• _Task requirements_: Repeat exactly the lines of the entries below from the one with "L2: 6.8uH (GND, VEXT) -> none" through the one with "C1: none -> 47uF (plus VDD, minus GND)", both ends included, and nothing else.
*** Begin section ***
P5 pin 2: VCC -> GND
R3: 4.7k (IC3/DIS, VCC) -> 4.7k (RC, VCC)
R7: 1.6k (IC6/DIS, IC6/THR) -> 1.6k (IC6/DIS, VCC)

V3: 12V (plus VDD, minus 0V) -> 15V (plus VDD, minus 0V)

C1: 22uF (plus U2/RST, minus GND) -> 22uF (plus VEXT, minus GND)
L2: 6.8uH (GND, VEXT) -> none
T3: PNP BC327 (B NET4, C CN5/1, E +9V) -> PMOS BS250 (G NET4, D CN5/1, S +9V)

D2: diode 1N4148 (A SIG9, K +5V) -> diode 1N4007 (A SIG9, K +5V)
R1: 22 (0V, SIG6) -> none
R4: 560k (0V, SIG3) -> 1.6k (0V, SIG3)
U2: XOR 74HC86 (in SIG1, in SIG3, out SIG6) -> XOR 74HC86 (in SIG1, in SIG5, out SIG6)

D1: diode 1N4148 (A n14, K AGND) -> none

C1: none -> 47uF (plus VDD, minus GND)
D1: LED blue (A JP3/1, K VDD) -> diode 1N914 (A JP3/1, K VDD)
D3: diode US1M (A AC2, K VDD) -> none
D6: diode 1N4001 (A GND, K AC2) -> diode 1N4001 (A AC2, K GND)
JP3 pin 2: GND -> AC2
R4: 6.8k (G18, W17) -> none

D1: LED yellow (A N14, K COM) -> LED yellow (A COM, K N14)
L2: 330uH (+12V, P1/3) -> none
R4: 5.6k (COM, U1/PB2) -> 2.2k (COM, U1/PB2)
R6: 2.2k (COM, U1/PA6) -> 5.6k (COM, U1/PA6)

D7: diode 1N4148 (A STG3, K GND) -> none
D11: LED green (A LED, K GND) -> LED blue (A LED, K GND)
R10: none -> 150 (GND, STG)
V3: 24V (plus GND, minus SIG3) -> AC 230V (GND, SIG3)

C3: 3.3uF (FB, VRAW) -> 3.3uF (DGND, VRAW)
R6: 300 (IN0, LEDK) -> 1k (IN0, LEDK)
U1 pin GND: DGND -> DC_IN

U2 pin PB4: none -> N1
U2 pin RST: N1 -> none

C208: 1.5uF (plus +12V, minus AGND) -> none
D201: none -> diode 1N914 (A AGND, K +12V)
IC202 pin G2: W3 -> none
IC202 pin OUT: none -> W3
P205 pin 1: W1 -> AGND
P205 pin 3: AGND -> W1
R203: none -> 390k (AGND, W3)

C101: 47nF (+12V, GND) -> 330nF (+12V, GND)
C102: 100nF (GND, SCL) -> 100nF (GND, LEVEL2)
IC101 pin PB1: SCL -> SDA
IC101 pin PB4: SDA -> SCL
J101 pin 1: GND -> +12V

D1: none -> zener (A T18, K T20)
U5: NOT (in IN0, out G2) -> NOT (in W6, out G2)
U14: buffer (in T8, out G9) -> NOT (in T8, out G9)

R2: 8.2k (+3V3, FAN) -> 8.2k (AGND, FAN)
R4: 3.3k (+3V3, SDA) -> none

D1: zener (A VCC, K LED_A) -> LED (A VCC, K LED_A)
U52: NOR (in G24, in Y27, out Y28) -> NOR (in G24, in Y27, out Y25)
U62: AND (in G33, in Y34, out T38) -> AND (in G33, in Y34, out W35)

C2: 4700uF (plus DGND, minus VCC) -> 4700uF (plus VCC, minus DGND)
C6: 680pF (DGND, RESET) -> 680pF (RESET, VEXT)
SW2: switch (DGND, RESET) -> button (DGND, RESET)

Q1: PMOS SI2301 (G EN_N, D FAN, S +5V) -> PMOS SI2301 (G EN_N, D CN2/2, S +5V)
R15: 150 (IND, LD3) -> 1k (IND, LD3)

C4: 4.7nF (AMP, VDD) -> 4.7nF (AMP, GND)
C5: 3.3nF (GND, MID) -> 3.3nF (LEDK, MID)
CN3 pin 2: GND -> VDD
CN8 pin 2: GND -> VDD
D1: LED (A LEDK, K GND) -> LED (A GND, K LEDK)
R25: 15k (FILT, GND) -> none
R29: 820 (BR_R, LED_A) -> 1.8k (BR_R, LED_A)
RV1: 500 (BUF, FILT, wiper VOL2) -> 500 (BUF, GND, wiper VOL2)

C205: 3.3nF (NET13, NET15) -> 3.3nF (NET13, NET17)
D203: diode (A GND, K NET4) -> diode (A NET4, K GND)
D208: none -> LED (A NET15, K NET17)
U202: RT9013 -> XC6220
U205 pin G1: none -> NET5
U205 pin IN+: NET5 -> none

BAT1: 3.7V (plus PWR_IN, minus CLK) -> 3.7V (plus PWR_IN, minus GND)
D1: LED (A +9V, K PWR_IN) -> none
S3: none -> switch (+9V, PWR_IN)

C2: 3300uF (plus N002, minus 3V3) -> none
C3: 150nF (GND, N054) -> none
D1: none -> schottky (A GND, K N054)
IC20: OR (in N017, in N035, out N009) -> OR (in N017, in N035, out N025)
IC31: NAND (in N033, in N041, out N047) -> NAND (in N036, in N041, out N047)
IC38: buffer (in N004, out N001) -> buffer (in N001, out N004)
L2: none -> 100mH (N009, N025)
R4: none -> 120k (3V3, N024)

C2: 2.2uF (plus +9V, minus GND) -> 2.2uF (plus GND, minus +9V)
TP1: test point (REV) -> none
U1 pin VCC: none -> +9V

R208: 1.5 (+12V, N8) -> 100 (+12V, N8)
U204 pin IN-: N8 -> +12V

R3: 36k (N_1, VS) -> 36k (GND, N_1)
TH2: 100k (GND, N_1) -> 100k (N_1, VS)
*** End section ***
• _Written response_:
L2: 6.8uH (GND, VEXT) -> none
T3: PNP BC327 (B NET4, C CN5/1, E +9V) -> PMOS BS250 (G NET4, D CN5/1, S +9V)

D2: diode 1N4148 (A SIG9, K +5V) -> diode 1N4007 (A SIG9, K +5V)
R1: 22 (0V, SIG6) -> none
R4: 560k (0V, SIG3) -> 1.6k (0V, SIG3)
U2: XOR 74HC86 (in SIG1, in SIG3, out SIG6) -> XOR 74HC86 (in SIG1, in SIG5, out SIG6)

D1: diode 1N4148 (A n14, K AGND) -> none

C1: none -> 47uF (plus VDD, minus GND)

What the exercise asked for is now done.